*Extracted records*
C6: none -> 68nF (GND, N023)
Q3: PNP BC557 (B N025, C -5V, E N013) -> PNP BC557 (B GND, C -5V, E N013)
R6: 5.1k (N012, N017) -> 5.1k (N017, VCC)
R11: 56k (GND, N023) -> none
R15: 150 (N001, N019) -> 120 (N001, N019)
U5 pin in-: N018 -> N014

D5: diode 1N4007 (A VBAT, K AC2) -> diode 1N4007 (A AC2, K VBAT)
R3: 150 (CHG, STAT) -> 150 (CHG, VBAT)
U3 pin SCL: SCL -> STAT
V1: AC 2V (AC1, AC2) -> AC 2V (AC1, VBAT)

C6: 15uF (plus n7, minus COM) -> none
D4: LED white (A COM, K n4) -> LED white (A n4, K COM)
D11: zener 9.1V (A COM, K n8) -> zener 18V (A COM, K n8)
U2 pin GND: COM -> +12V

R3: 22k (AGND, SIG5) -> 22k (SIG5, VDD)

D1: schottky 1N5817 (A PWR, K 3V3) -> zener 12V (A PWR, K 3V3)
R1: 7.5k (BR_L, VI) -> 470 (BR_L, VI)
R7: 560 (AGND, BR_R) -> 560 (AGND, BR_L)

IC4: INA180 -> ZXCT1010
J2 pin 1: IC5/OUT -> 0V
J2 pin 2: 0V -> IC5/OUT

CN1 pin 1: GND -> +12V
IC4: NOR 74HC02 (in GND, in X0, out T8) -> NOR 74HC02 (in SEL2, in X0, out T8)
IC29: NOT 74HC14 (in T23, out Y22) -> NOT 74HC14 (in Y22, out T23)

*Problem details*
Transcribe the data above in full, exactly as it appears.

*Solution*
C6: none -> 68nF (GND, N023)
Q3: PNP BC557 (B N025, C -5V, E N013) -> PNP BC557 (B GND, C -5V, E N013)
R6: 5.1k (N012, N017) -> 5.1k (N017, VCC)
R11: 56k (GND, N023) -> none
R15: 150 (N001, N019) -> 120 (N001, N019)
U5 pin in-: N018 -> N014

D5: diode 1N4007 (A VBAT, K AC2) -> diode 1N4007 (A AC2, K VBAT)
R3: 150 (CHG, STAT) -> 150 (CHG, VBAT)
U3 pin SCL: SCL -> STAT
V1: AC 2V (AC1, AC2) -> AC 2V (AC1, VBAT)

C6: 15uF (plus n7, minus COM) -> none
D4: LED white (A COM, K n4) -> LED white (A n4, K COM)
D11: zener 9.1V (A COM, K n8) -> zener 18V (A COM, K n8)
U2 pin GND: COM -> +12V

R3: 22k (AGND, SIG5) -> 22k (SIG5, VDD)

D1: schottky 1N5817 (A PWR, K 3V3) -> zener 12V (A PWR, K 3V3)
R1: 7.5k (BR_L, VI) -> 470 (BR_L, VI)
R7: 560 (AGND, BR_R) -> 560 (AGND, BR_L)

IC4: INA180 -> ZXCT1010
J2 pin 1: IC5/OUT -> 0V
J2 pin 2: 0V -> IC5/OUT

CN1 pin 1: GND -> +12V
IC4: NOR 74HC02 (in GND, in X0, out T8) -> NOR 74HC02 (in SEL2, in X0, out T8)
IC29: NOT 74HC14 (in T23, out Y22) -> NOT 74HC14 (in Y22, out T23)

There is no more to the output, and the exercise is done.